Records for this task:
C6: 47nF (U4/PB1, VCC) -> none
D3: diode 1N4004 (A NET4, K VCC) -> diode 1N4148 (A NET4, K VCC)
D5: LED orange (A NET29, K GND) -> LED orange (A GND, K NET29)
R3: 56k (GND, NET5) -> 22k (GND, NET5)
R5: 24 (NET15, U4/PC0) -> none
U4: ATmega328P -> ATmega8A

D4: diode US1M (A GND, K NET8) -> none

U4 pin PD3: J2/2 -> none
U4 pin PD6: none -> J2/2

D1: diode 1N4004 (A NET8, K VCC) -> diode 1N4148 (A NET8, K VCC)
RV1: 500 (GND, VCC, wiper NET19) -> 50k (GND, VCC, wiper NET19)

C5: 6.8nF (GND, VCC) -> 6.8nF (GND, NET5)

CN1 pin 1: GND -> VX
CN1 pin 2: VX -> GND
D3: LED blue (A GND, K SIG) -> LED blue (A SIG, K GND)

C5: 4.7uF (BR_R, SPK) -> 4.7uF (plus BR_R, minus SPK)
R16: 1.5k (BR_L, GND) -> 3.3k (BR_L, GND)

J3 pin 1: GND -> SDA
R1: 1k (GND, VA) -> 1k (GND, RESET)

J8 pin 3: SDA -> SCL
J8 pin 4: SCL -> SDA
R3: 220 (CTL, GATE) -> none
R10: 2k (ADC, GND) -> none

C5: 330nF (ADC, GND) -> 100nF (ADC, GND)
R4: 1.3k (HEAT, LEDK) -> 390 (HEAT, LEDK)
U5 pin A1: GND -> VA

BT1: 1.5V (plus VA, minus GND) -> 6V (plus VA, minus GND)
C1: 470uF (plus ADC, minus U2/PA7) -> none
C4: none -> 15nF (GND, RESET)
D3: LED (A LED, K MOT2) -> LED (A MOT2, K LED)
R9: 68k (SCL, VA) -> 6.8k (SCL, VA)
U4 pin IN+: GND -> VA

About this task:
When a line contains the string "plus", copy it from the records.

Final answer:
C5: 4.7uF (BR_R, SPK) -> 4.7uF (plus BR_R, minus SPK)
BT1: 1.5V (plus VA, minus GND) -> 6V (plus VA, minus GND)
C1: 470uF (plus ADC, minus U2/PA7) -> none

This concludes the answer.